#### Data for analysis ####

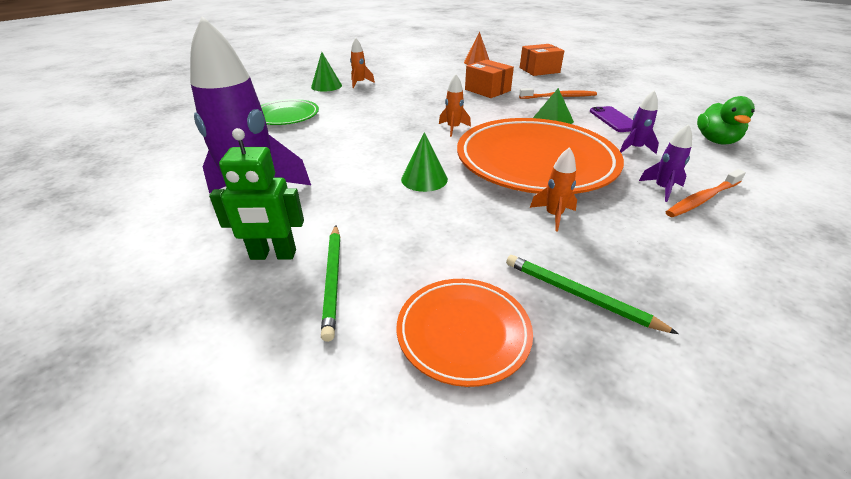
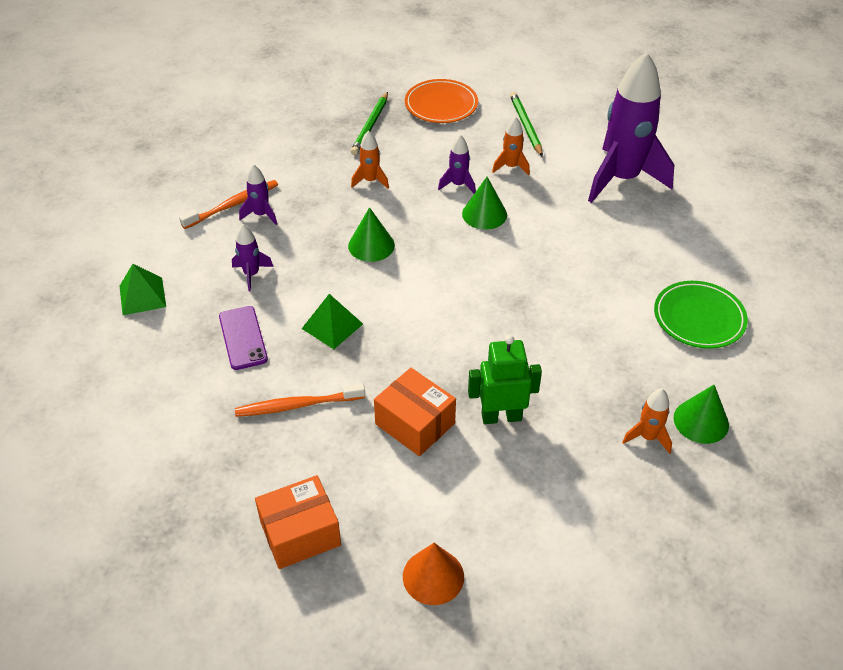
camera: 175 degrees right, 10 degrees up
(273, 255) = (575, 138): green robot -> green robot (501, 416)
(448, 206) = (458, 185): none -> purple rocket
(453, 128) = (464, 302): orange rocket -> orange rocket (511, 167)
(535, 161) = (371, 245): orange plate -> green cone
(579, 295) = (370, 126): green pencil -> green pencil turned 75 degrees clockwise
(716, 141) = (142, 296): green duck -> green pyramid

####

▶ [Required action]: None of the pictures belong in the copy; transcribe the rest of the data exactly.

▶ [Output of the task]:
camera: 175 degrees right, 10 degrees up
(273, 255) = (575, 138): green robot -> green robot (501, 416)
(448, 206) = (458, 185): none -> purple rocket
(453, 128) = (464, 302): orange rocket -> orange rocket (511, 167)
(535, 161) = (371, 245): orange plate -> green cone
(579, 295) = (370, 126): green pencil -> green pencil turned 75 degrees clockwise
(716, 141) = (142, 296): green duck -> green pyramid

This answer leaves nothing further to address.